### Aim of the exercise
Exactly the lines below from the one with "in_second: [594, 76, 641, 132]" up to and including the one with "clockwise: -60" make up the answer, with nothing else added.

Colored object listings
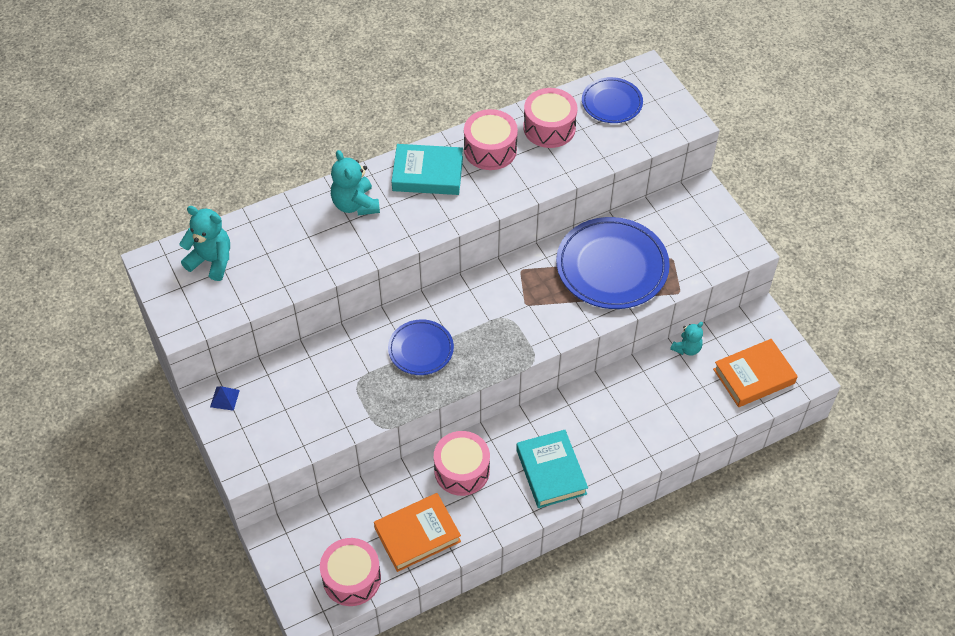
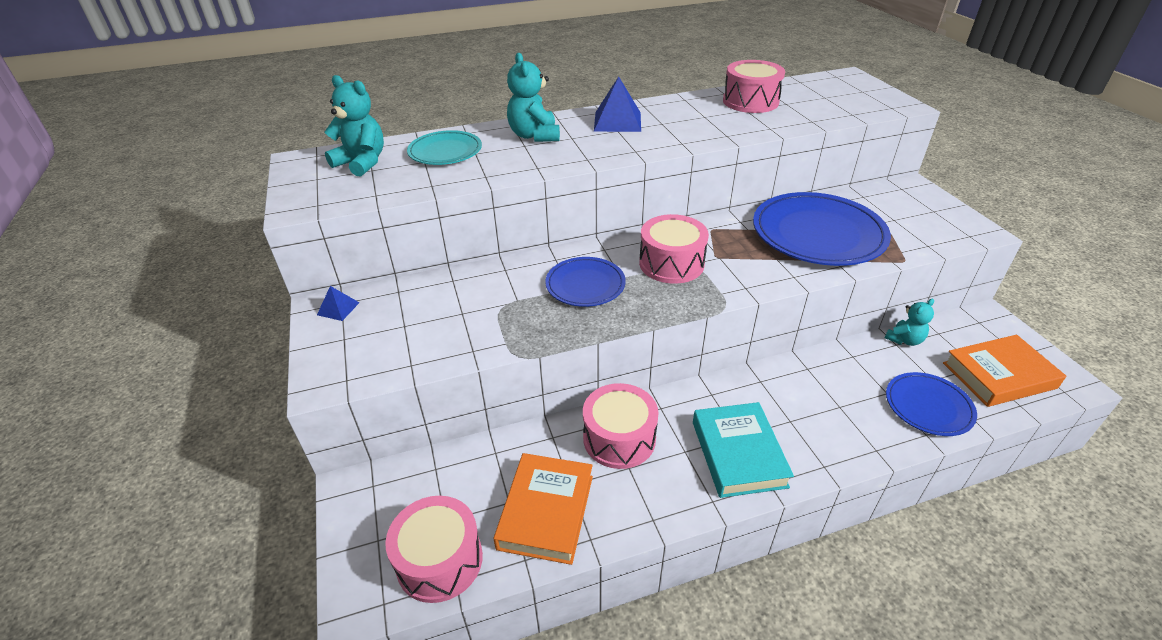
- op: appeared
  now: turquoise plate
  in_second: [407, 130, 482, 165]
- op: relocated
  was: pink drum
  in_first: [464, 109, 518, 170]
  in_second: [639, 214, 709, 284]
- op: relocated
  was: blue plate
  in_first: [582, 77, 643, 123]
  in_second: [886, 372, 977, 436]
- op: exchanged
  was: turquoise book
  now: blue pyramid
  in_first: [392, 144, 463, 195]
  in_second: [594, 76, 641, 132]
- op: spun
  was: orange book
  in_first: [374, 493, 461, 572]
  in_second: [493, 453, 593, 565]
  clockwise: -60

==

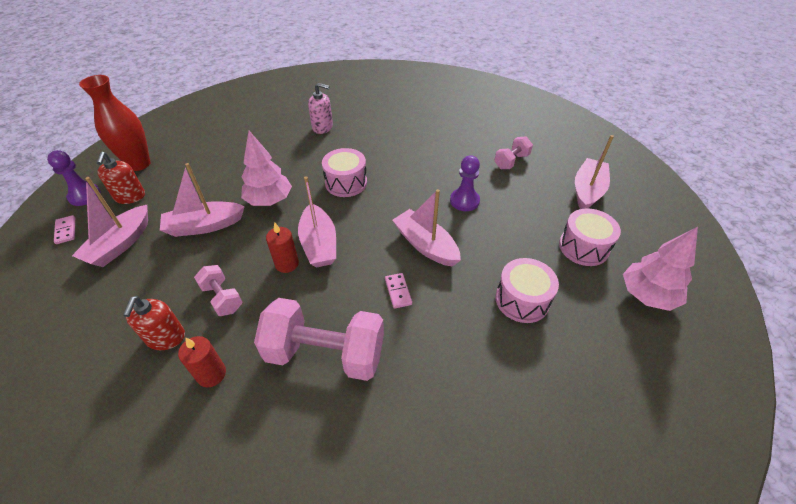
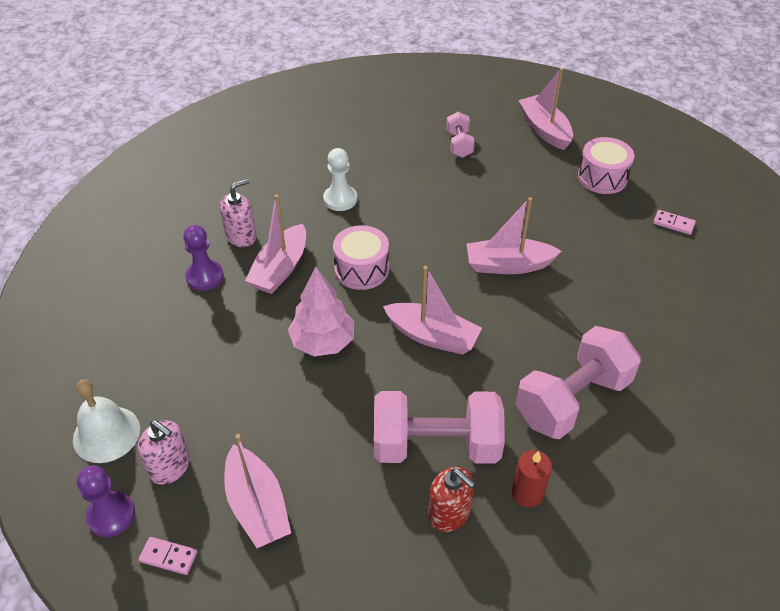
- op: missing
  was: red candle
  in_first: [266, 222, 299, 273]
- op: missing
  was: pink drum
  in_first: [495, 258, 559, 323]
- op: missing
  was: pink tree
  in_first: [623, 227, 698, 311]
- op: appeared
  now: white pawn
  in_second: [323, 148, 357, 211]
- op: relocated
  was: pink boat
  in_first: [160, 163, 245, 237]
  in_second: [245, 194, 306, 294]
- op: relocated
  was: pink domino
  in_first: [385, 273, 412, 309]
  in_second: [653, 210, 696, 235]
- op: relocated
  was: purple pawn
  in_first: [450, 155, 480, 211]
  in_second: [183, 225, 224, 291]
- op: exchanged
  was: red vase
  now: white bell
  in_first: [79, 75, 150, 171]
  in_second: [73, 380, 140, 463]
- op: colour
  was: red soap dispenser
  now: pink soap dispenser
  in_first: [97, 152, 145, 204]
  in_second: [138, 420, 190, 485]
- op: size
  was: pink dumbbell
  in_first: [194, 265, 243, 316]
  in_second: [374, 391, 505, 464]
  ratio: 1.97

### Response for this exercise
  in_second: [594, 76, 641, 132]
- op: spun
  was: orange book
  in_first: [374, 493, 461, 572]
  in_second: [493, 453, 593, 565]
  clockwise: -60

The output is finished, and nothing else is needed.